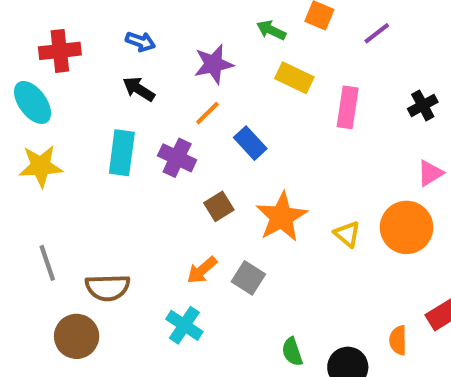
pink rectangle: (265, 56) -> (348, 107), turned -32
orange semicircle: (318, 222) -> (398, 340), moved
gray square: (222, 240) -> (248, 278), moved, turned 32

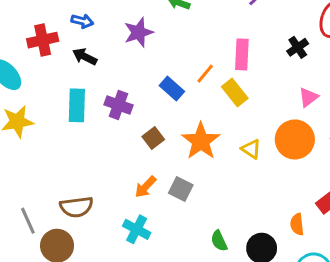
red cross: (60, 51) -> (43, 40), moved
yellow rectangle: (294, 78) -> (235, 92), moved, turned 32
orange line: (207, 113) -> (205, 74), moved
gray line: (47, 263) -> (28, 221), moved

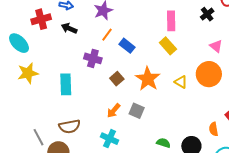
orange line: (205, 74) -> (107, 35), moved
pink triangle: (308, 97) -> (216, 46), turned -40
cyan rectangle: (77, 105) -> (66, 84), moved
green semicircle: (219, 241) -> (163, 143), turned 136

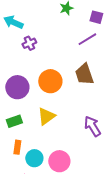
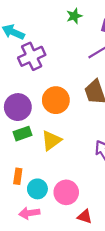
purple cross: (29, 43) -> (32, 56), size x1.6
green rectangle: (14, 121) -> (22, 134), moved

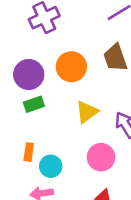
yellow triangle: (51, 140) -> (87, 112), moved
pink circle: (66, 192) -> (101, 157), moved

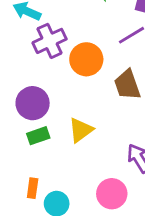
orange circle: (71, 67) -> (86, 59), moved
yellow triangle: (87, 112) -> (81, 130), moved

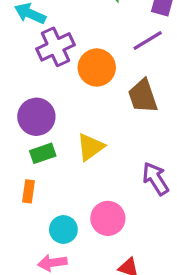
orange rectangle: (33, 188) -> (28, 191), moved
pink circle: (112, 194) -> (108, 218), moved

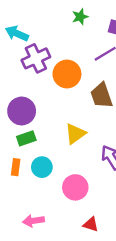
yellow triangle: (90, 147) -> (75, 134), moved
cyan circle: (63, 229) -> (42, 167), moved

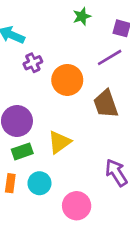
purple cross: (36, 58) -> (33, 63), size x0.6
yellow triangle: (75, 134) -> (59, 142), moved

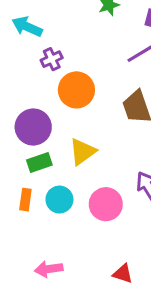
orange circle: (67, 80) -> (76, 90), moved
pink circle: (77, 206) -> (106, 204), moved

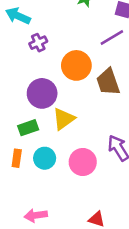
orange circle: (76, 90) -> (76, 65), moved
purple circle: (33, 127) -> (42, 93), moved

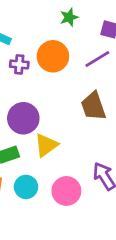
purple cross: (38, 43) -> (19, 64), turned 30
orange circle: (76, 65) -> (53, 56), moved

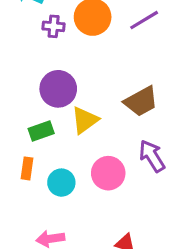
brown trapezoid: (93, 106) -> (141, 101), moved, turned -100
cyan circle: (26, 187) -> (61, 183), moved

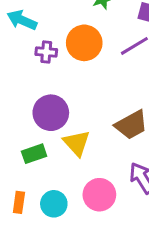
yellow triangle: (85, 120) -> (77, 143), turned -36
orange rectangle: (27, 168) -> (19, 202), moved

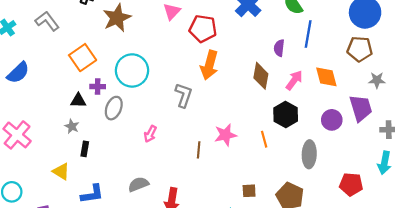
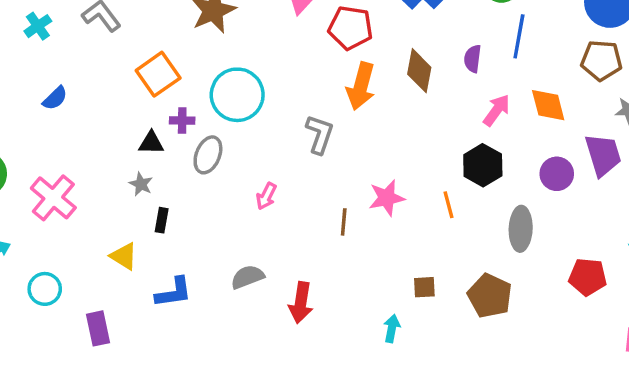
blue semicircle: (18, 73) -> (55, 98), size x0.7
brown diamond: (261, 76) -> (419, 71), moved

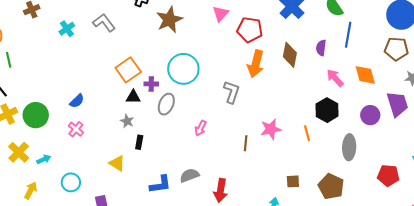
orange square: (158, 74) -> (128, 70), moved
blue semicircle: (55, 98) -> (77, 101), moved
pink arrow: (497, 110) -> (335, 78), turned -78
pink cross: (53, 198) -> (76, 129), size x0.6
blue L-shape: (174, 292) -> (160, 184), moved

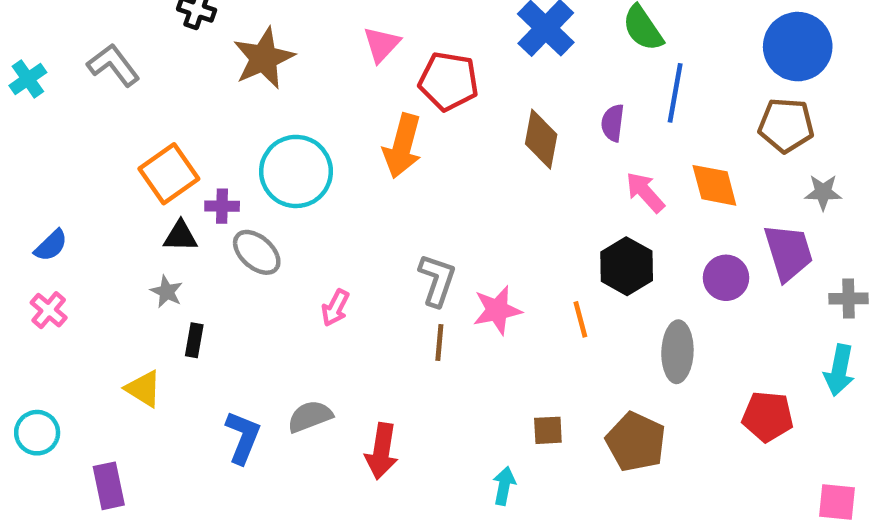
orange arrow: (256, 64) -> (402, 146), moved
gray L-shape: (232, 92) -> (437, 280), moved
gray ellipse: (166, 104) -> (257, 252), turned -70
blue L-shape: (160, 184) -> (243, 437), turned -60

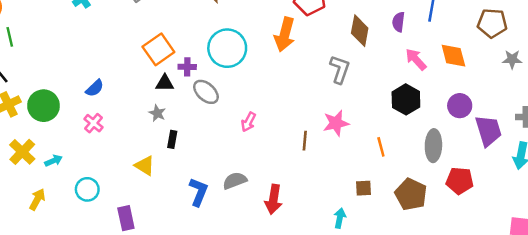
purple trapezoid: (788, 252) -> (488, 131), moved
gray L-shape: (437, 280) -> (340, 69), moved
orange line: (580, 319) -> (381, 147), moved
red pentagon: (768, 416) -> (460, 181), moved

☆ ☆ ☆

- EXERCISE GOAL: Report the lines above that contain "purple".

- OUTPUT OF THE TASK:
purple cross: (29, 43) -> (32, 56), size x1.6
purple cross: (36, 58) -> (33, 63), size x0.6
purple circle: (33, 127) -> (42, 93), moved
purple cross: (38, 43) -> (19, 64), turned 30
purple trapezoid: (788, 252) -> (488, 131), moved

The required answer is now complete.